### What the task requires:
Apart from the images, the entire listing below must be restated word for word.

### Collected data:
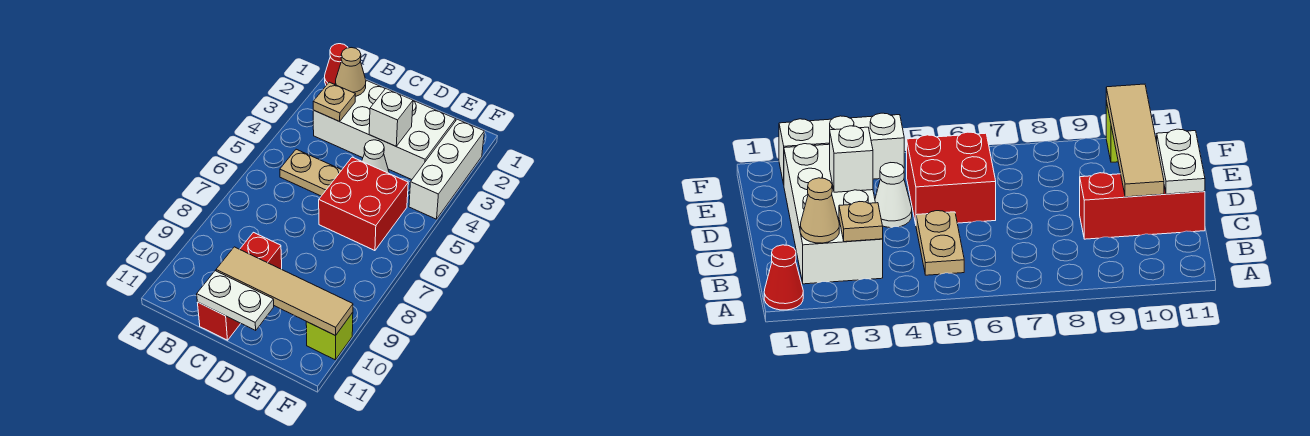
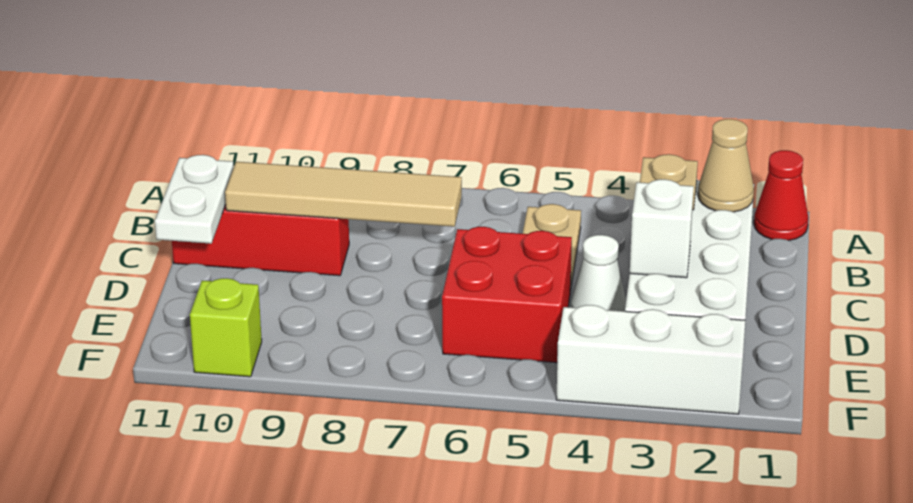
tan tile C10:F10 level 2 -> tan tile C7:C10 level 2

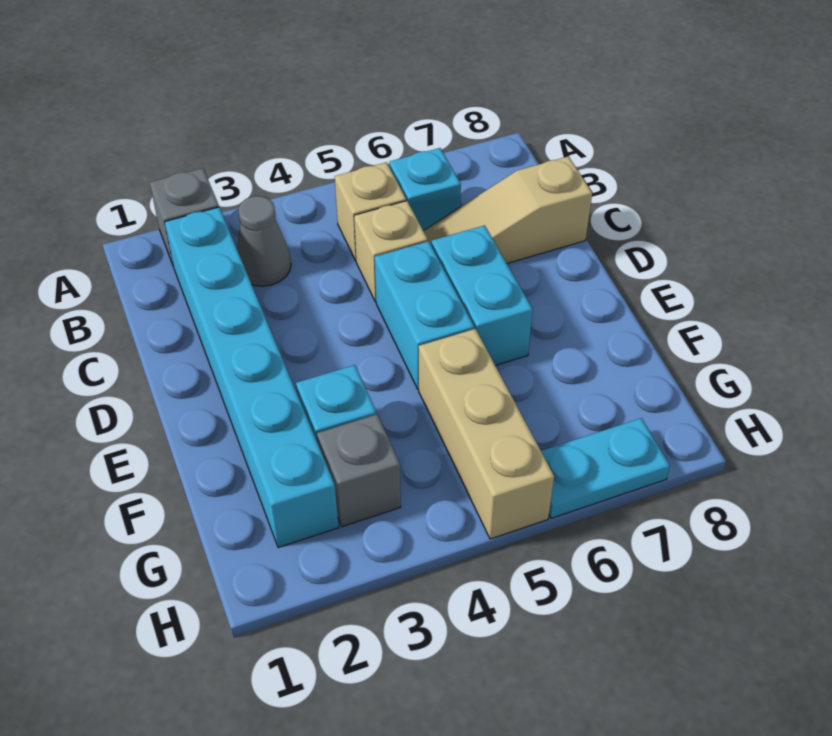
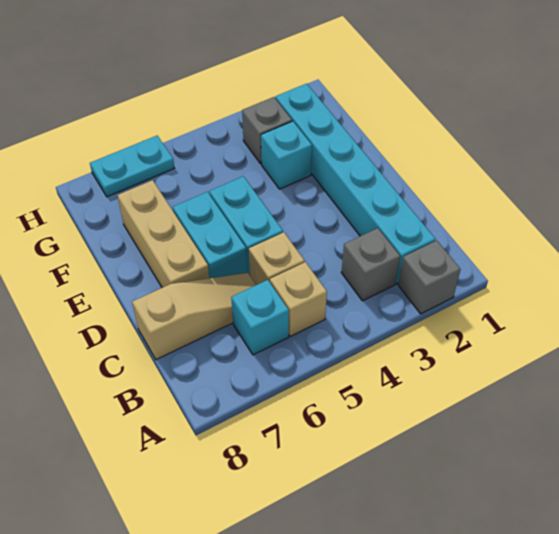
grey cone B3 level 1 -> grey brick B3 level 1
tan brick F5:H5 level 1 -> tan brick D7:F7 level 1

### Expected output:
tan tile C10:F10 level 2 -> tan tile C7:C10 level 2

grey cone B3 level 1 -> grey brick B3 level 1
tan brick F5:H5 level 1 -> tan brick D7:F7 level 1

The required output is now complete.